%%

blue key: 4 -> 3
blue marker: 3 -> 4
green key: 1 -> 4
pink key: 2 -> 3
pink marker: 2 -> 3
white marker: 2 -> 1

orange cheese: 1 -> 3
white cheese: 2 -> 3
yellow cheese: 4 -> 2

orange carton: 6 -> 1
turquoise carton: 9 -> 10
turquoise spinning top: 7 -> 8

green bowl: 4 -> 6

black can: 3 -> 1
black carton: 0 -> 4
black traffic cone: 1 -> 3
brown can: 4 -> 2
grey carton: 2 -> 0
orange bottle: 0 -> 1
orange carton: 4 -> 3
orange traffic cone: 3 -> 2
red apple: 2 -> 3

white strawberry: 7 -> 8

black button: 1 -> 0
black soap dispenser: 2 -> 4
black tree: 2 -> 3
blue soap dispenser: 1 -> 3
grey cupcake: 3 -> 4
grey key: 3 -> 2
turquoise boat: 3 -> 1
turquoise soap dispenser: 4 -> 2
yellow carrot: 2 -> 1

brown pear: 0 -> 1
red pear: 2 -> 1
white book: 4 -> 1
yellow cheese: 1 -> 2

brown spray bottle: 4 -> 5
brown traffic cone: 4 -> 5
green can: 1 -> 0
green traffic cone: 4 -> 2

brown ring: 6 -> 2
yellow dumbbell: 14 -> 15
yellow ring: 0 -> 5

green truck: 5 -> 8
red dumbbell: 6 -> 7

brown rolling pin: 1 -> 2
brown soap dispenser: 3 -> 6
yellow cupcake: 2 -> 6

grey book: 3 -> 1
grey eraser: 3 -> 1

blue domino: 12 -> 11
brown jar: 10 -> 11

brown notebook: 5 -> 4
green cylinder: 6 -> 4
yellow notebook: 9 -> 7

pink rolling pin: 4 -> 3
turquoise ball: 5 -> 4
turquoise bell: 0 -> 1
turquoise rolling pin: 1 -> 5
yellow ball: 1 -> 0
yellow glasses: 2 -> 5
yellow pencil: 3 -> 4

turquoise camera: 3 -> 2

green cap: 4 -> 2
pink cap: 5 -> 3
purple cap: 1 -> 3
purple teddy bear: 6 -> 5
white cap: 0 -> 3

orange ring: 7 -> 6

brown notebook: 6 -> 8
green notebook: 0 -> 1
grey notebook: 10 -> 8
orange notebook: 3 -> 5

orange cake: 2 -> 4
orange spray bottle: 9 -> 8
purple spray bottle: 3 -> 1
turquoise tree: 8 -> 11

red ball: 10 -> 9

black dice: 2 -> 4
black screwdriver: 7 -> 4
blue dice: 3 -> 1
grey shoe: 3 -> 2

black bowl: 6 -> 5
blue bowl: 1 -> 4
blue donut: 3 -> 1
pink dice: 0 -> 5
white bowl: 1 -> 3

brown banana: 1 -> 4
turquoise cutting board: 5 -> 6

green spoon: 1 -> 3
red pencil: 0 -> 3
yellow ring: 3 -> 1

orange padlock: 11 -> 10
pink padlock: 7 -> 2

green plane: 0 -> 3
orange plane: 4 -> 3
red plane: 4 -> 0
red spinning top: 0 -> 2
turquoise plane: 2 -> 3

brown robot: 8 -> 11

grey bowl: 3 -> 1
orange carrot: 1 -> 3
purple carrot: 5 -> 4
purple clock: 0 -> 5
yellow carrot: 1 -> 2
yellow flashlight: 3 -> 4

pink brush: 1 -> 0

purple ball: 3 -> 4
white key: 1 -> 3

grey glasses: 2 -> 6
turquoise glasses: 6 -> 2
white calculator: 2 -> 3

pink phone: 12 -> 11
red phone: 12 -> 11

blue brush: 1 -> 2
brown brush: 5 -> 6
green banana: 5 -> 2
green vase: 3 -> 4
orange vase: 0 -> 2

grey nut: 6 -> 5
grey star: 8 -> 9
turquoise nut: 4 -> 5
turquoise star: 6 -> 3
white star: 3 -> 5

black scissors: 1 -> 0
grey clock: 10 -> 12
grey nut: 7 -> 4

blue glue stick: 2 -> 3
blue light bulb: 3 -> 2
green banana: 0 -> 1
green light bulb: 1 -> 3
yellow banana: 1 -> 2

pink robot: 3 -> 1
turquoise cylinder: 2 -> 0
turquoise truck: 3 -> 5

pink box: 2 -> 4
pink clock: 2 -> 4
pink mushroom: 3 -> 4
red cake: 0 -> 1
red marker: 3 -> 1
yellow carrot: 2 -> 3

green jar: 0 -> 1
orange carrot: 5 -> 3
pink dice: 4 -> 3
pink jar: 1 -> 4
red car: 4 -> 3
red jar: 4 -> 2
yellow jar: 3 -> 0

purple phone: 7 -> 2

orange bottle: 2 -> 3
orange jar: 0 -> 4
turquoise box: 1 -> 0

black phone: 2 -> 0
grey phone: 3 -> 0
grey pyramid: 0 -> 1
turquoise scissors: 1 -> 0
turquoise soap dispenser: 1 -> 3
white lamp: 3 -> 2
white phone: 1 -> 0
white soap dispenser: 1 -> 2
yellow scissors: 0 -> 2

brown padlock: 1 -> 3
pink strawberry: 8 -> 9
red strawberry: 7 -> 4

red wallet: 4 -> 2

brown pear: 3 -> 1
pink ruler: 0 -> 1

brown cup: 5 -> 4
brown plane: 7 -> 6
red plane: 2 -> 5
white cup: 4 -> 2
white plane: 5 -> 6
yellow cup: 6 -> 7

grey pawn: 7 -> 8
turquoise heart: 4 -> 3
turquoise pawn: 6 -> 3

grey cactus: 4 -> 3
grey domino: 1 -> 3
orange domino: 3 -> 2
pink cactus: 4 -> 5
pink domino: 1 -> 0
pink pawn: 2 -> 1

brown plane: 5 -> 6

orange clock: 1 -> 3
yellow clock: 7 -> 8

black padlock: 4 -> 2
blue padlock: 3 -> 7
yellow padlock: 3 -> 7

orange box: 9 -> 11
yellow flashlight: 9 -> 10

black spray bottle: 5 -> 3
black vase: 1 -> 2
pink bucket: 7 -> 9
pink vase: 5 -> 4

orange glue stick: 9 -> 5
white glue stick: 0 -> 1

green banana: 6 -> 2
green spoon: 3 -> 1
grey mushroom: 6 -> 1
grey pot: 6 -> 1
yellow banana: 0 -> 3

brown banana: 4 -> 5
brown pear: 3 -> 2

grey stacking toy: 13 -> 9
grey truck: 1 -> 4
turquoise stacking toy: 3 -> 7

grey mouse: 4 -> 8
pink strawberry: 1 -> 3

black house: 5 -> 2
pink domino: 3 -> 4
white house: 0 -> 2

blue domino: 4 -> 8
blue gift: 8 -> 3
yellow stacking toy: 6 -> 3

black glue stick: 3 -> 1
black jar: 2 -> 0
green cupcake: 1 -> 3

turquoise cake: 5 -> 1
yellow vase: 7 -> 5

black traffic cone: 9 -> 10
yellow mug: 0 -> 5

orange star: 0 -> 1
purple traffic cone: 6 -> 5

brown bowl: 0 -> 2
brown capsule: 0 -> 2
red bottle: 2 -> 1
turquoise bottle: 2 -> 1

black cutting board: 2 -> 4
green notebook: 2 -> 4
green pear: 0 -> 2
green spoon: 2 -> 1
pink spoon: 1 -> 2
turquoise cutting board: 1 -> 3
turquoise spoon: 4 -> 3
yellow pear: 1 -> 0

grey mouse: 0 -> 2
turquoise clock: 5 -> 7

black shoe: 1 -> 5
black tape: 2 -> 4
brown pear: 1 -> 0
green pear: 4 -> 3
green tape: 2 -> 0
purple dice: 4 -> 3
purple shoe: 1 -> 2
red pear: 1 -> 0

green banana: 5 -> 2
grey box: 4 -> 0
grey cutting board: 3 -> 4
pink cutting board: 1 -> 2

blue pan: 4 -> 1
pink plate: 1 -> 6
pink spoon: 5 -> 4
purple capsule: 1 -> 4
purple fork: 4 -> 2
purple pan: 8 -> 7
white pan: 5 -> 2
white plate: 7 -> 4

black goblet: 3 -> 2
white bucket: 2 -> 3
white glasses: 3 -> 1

%%

- _WHAT YOU SHOULD DO_
Go through the records and pull out each line that includes the word "truck".

- _WRITTEN REPLY_
green truck: 5 -> 8
turquoise truck: 3 -> 5
grey truck: 1 -> 4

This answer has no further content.